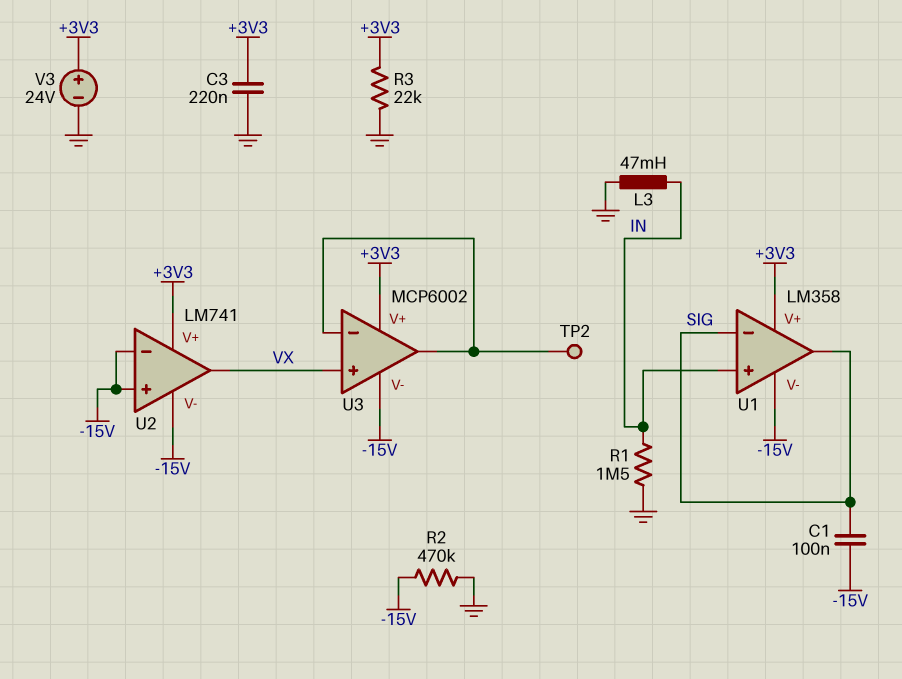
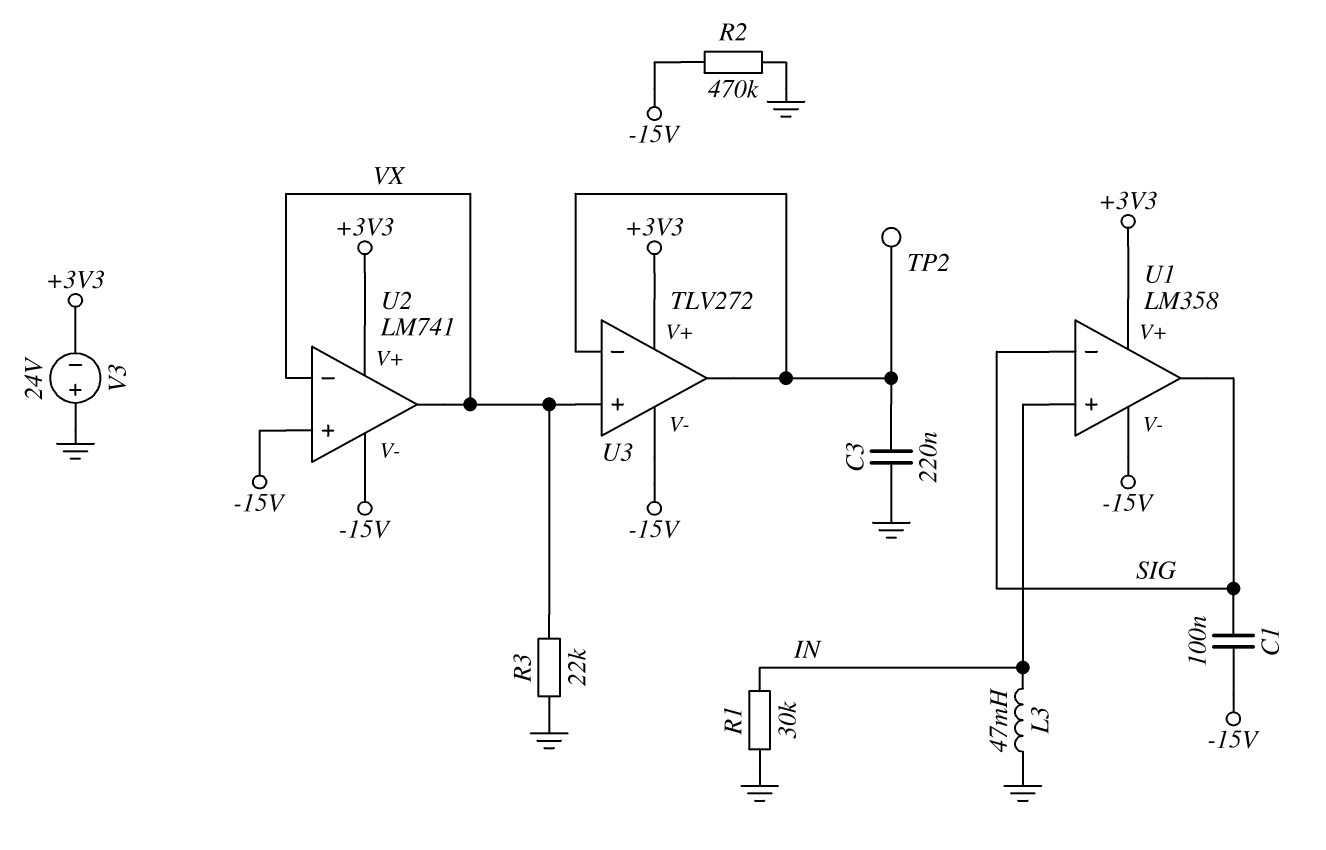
C3: 220nF (+3V3, GND) -> 220nF (GND, U3/in-)
R1: 1.5M (GND, IN) -> 30k (GND, IN)
R3: 22k (+3V3, GND) -> 22k (GND, VX)
U2 pin in-: -15V -> VX
U3: MCP6002 -> TLV272
V3: 24V (plus +3V3, minus GND) -> 24V (plus GND, minus +3V3)

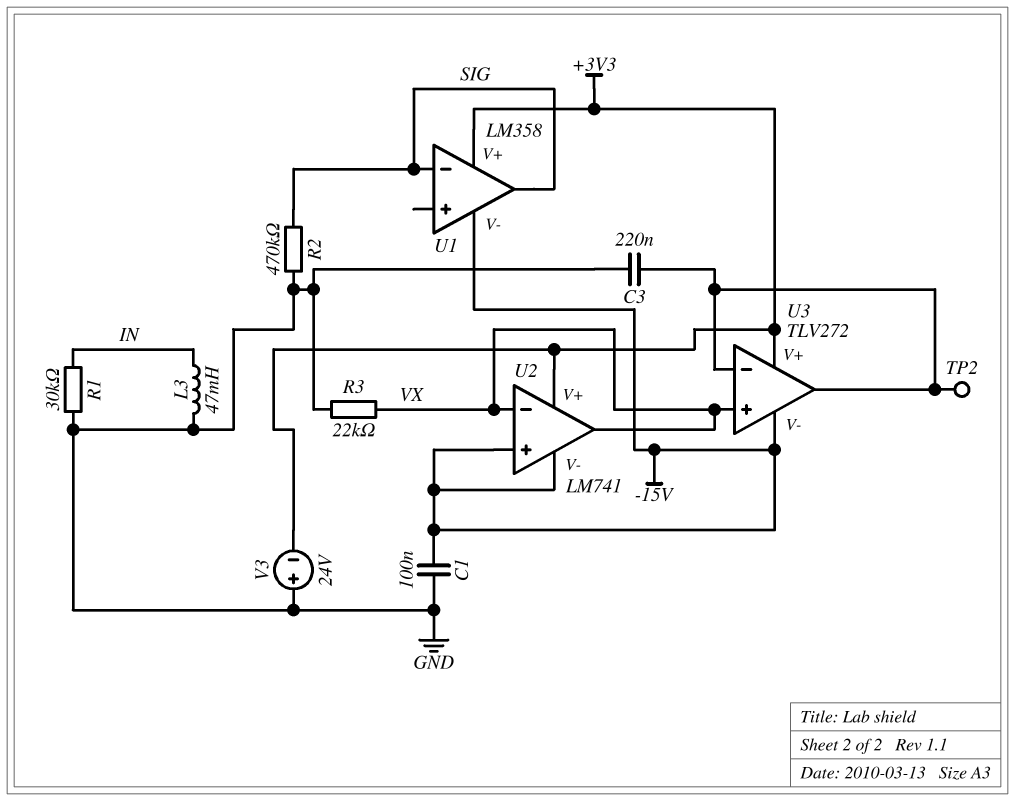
C1: 100nF (-15V, SIG) -> 100nF (-15V, GND)
R2: 470k (-15V, GND) -> 470k (GND, SIG)
U1 pin in+: IN -> none

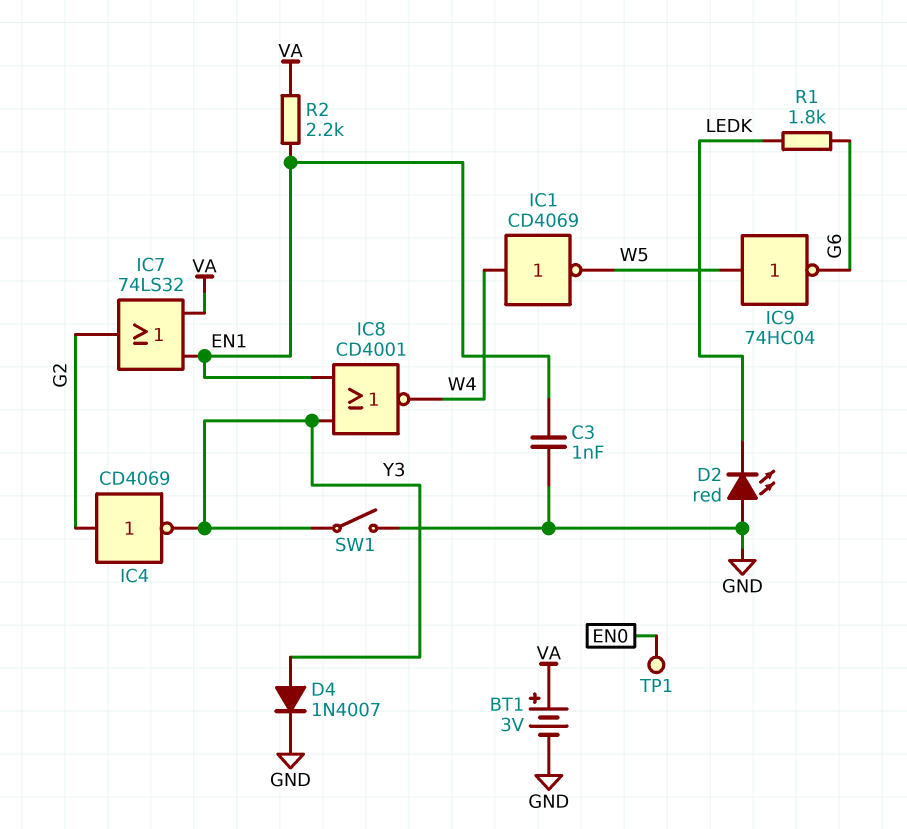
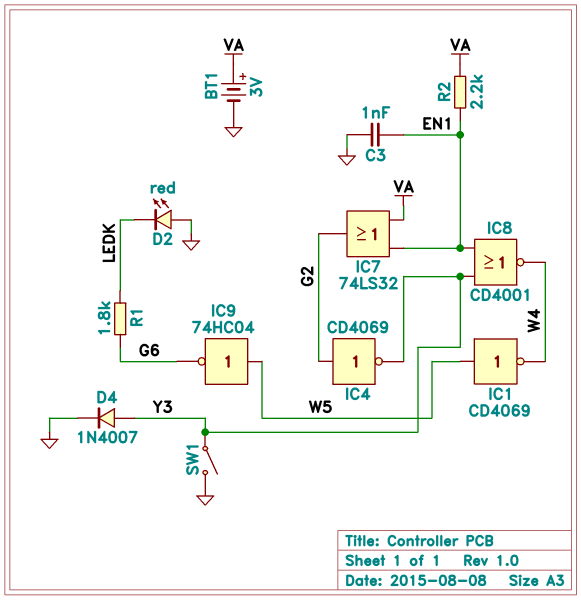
IC1: NOT CD4069 (in W4, out W5) -> NOT CD4069 (in W5, out W4)
TP1: test point (EN0) -> none

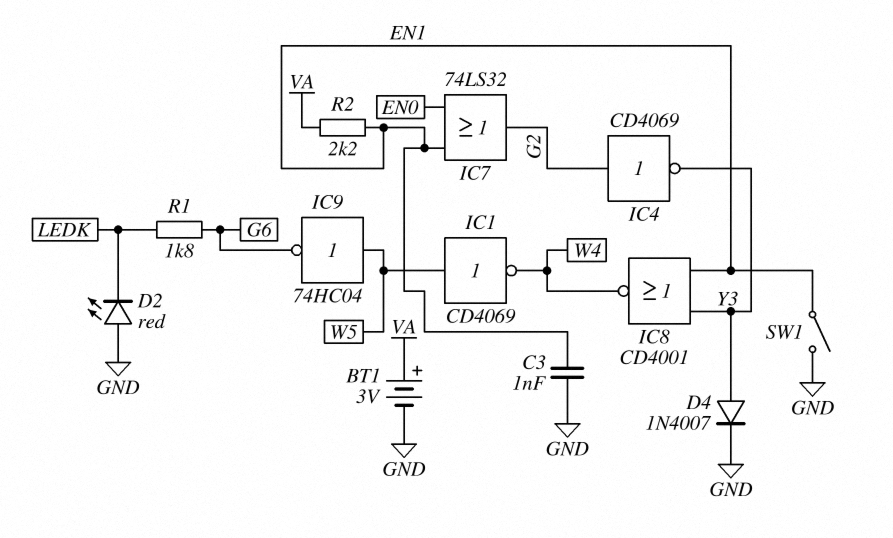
IC7: OR 74LS32 (in EN1, in VA, out G2) -> OR 74LS32 (in EN0, in EN1, out G2)
SW1: switch (GND, Y3) -> switch (EN1, GND)

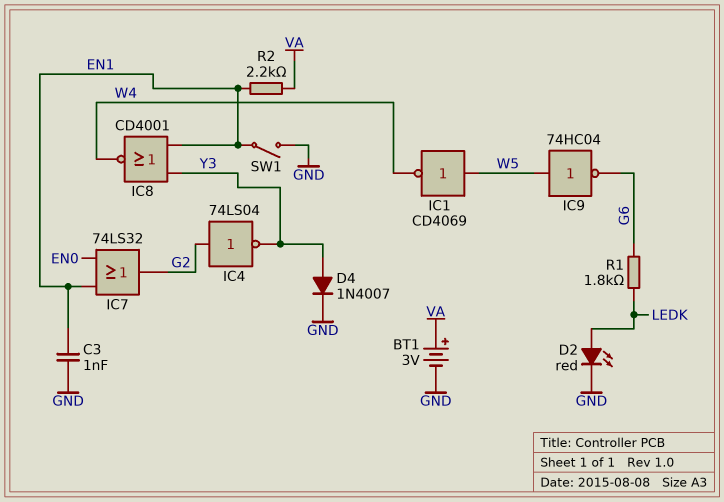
D2: LED red (A GND, K LEDK) -> LED red (A LEDK, K GND)
IC4: NOT CD4069 (in G2, out Y3) -> NOT 74LS04 (in G2, out Y3)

---*---

Activity:
Please copy each line of the entries in which the word "none" shows up.

Output for this exercise:
U1 pin in+: IN -> none
TP1: test point (EN0) -> none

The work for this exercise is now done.